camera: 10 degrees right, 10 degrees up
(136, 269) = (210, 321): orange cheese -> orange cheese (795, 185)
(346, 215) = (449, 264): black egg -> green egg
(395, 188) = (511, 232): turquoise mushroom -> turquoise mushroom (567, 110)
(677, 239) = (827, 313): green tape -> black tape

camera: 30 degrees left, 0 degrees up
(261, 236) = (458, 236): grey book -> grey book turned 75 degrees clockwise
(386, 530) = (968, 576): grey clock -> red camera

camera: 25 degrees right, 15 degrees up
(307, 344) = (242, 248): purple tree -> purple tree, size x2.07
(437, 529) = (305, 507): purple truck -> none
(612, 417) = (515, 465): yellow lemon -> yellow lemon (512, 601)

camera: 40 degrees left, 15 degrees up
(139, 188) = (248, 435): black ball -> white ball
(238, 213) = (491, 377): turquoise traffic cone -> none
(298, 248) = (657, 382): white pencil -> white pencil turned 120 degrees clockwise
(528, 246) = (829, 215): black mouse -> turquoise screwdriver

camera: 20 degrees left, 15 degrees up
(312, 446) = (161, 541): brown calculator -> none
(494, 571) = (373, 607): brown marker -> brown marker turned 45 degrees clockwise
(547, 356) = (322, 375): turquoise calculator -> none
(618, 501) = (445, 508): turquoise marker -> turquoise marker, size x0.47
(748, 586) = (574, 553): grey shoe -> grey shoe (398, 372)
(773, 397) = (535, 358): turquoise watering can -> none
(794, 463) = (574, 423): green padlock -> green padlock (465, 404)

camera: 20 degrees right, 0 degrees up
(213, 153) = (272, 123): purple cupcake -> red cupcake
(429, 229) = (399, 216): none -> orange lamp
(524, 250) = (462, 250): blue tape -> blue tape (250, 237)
######
Exercise description: Exactly as given, repeat every record above.

Expected answer:
camera: 10 degrees right, 10 degrees up
(136, 269) = (210, 321): orange cheese -> orange cheese (795, 185)
(346, 215) = (449, 264): black egg -> green egg
(395, 188) = (511, 232): turquoise mushroom -> turquoise mushroom (567, 110)
(677, 239) = (827, 313): green tape -> black tape

camera: 30 degrees left, 0 degrees up
(261, 236) = (458, 236): grey book -> grey book turned 75 degrees clockwise
(386, 530) = (968, 576): grey clock -> red camera

camera: 25 degrees right, 15 degrees up
(307, 344) = (242, 248): purple tree -> purple tree, size x2.07
(437, 529) = (305, 507): purple truck -> none
(612, 417) = (515, 465): yellow lemon -> yellow lemon (512, 601)

camera: 40 degrees left, 15 degrees up
(139, 188) = (248, 435): black ball -> white ball
(238, 213) = (491, 377): turquoise traffic cone -> none
(298, 248) = (657, 382): white pencil -> white pencil turned 120 degrees clockwise
(528, 246) = (829, 215): black mouse -> turquoise screwdriver

camera: 20 degrees left, 15 degrees up
(312, 446) = (161, 541): brown calculator -> none
(494, 571) = (373, 607): brown marker -> brown marker turned 45 degrees clockwise
(547, 356) = (322, 375): turquoise calculator -> none
(618, 501) = (445, 508): turquoise marker -> turquoise marker, size x0.47
(748, 586) = (574, 553): grey shoe -> grey shoe (398, 372)
(773, 397) = (535, 358): turquoise watering can -> none
(794, 463) = (574, 423): green padlock -> green padlock (465, 404)

camera: 20 degrees right, 0 degrees up
(213, 153) = (272, 123): purple cupcake -> red cupcake
(429, 229) = (399, 216): none -> orange lamp
(524, 250) = (462, 250): blue tape -> blue tape (250, 237)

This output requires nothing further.